__WHAT TO DO__:
Beginning with the line where "turquoise pyramid (639, 201)" appears, retype every remaining line of the data below, both the first and last included.

#### DATA FOR ANALYSIS ####

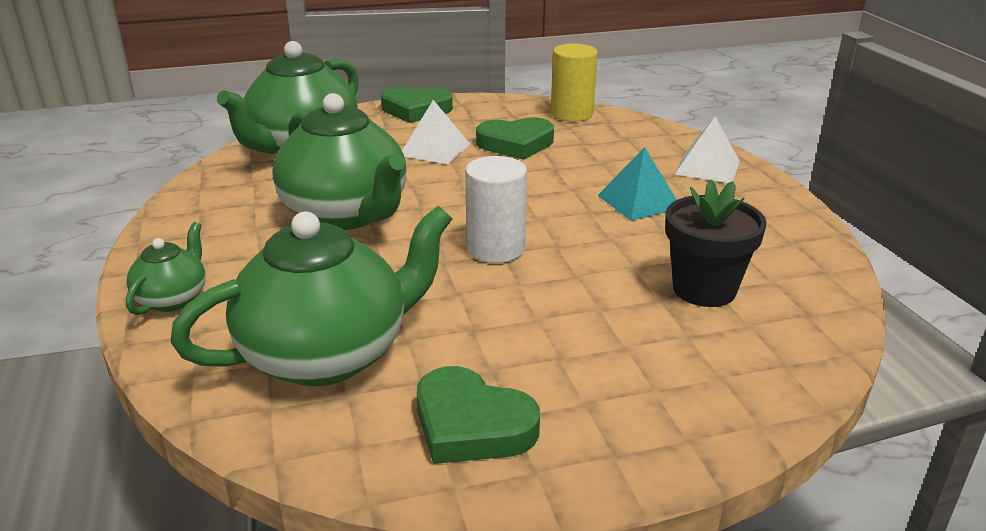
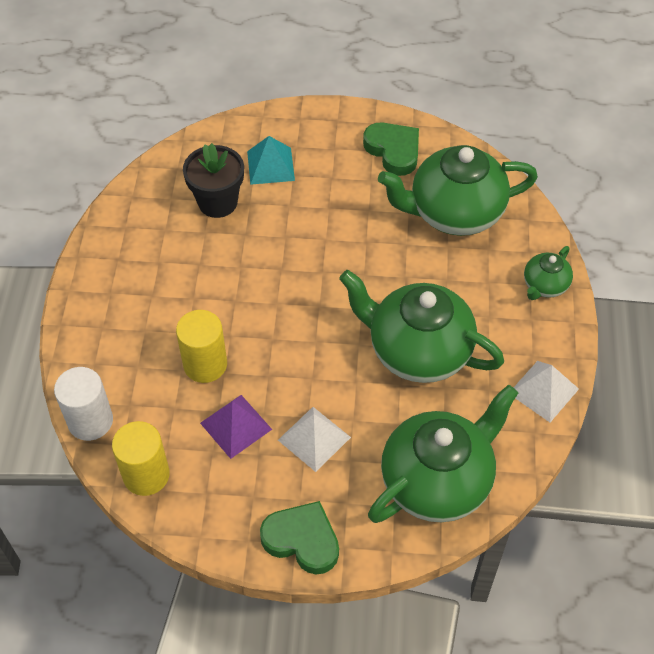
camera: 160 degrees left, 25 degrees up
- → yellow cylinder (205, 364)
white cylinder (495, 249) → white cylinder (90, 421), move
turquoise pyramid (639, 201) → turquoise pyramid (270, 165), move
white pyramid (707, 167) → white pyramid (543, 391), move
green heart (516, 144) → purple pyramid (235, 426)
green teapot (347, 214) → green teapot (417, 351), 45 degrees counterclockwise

####

__TASK RESULT__:
turquoise pyramid (639, 201) → turquoise pyramid (270, 165), move
white pyramid (707, 167) → white pyramid (543, 391), move
green heart (516, 144) → purple pyramid (235, 426)
green teapot (347, 214) → green teapot (417, 351), 45 degrees counterclockwise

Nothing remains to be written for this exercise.